• Task instructions: The answer must consist solely of the lines from the one containing "turquoise cone: 1 -> 2" to the end of the entries below, repeated exactly.
%%
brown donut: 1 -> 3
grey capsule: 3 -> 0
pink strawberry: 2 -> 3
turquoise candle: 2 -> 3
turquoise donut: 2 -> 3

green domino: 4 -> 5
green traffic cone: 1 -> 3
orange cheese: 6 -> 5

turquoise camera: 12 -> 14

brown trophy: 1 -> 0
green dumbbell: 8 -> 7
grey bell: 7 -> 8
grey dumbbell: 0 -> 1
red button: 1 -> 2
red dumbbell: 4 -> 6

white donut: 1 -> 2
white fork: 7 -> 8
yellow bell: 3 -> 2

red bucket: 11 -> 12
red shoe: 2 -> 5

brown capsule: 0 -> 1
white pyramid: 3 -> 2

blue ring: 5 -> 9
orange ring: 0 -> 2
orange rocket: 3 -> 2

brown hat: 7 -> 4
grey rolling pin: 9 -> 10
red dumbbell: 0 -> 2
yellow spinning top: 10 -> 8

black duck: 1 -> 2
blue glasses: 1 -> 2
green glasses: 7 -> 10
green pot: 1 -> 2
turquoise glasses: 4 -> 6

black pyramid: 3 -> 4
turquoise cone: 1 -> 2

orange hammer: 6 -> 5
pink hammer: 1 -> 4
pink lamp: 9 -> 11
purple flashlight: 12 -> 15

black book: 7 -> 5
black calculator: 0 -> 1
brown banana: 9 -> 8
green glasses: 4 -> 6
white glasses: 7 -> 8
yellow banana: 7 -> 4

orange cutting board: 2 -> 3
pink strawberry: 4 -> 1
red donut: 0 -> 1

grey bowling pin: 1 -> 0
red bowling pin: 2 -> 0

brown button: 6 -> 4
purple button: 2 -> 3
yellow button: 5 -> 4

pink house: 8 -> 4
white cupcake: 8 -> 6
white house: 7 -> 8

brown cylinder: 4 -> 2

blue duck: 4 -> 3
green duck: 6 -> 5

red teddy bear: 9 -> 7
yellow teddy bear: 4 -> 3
%%
• Task solution:
turquoise cone: 1 -> 2

orange hammer: 6 -> 5
pink hammer: 1 -> 4
pink lamp: 9 -> 11
purple flashlight: 12 -> 15

black book: 7 -> 5
black calculator: 0 -> 1
brown banana: 9 -> 8
green glasses: 4 -> 6
white glasses: 7 -> 8
yellow banana: 7 -> 4

orange cutting board: 2 -> 3
pink strawberry: 4 -> 1
red donut: 0 -> 1

grey bowling pin: 1 -> 0
red bowling pin: 2 -> 0

brown button: 6 -> 4
purple button: 2 -> 3
yellow button: 5 -> 4

pink house: 8 -> 4
white cupcake: 8 -> 6
white house: 7 -> 8

brown cylinder: 4 -> 2

blue duck: 4 -> 3
green duck: 6 -> 5

red teddy bear: 9 -> 7
yellow teddy bear: 4 -> 3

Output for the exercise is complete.